◆ Task ◆
From the line with "[604, 427, 769, 547]" through the final line, transcribe the material below character for character; include no other lines.

◆ Data shown ◆
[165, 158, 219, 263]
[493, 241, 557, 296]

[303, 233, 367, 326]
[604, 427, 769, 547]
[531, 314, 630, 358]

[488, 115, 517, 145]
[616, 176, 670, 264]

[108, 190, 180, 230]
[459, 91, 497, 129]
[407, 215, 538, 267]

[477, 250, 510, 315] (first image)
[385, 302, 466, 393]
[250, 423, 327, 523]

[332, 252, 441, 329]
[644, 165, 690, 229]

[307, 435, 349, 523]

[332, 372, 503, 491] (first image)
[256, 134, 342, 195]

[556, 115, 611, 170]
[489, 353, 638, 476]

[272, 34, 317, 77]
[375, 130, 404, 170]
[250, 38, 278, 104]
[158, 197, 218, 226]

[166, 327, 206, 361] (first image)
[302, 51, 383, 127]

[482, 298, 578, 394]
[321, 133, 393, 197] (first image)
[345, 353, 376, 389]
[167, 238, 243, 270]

◆ Written response ◆
[604, 427, 769, 547]
[531, 314, 630, 358]

[488, 115, 517, 145]
[616, 176, 670, 264]

[108, 190, 180, 230]
[459, 91, 497, 129]
[407, 215, 538, 267]

[477, 250, 510, 315] (first image)
[385, 302, 466, 393]
[250, 423, 327, 523]

[332, 252, 441, 329]
[644, 165, 690, 229]

[307, 435, 349, 523]

[332, 372, 503, 491] (first image)
[256, 134, 342, 195]

[556, 115, 611, 170]
[489, 353, 638, 476]

[272, 34, 317, 77]
[375, 130, 404, 170]
[250, 38, 278, 104]
[158, 197, 218, 226]

[166, 327, 206, 361] (first image)
[302, 51, 383, 127]

[482, 298, 578, 394]
[321, 133, 393, 197] (first image)
[345, 353, 376, 389]
[167, 238, 243, 270]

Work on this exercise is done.